- _Recorded information_

*** Block opens ***

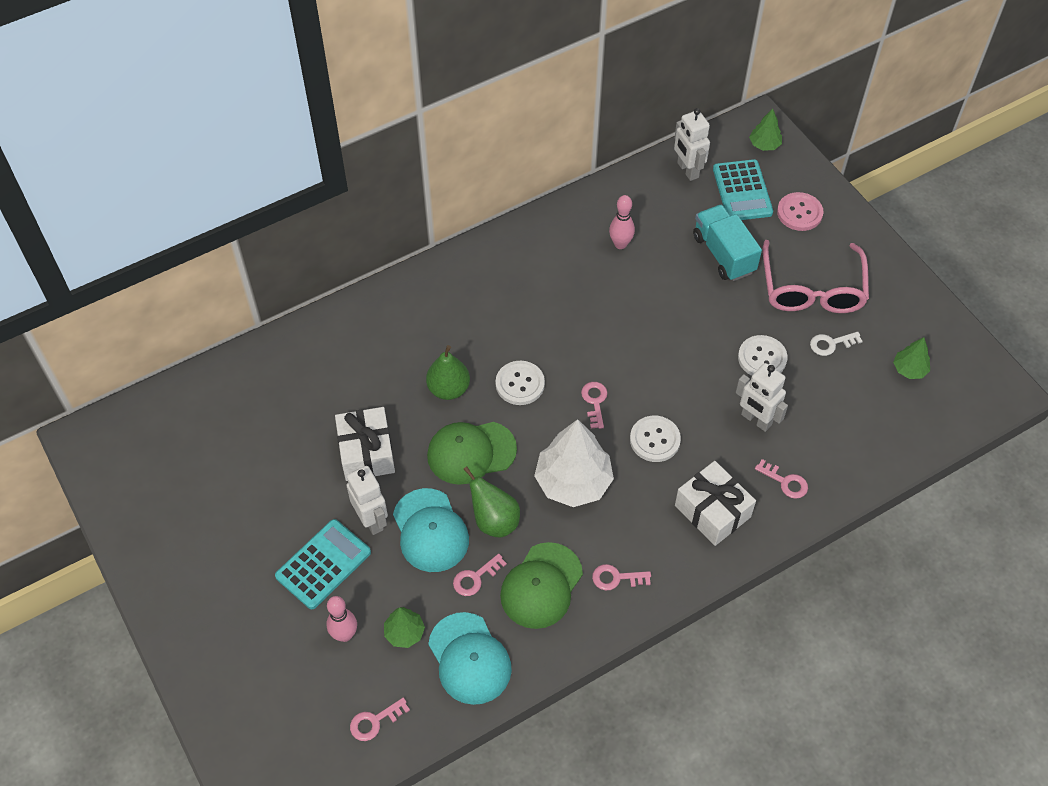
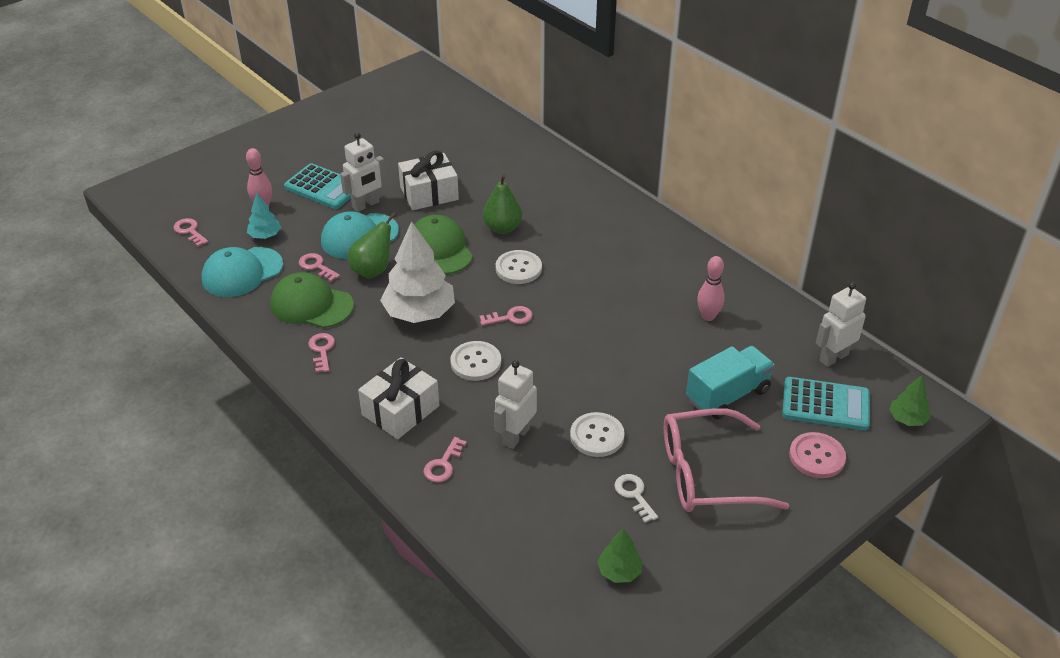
camera: 80 degrees right, 15 degrees down
(404, 632) = (265, 235): green tree -> turquoise tree
(742, 191) = (825, 404): turquoise calculator -> turquoise calculator turned 150 degrees counterclockwise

*** Block closes ***

- _Work task_
The answer should be the full material above, printed exactly, with no pictures in it.

- _Reply to the task_
camera: 80 degrees right, 15 degrees down
(404, 632) = (265, 235): green tree -> turquoise tree
(742, 191) = (825, 404): turquoise calculator -> turquoise calculator turned 150 degrees counterclockwise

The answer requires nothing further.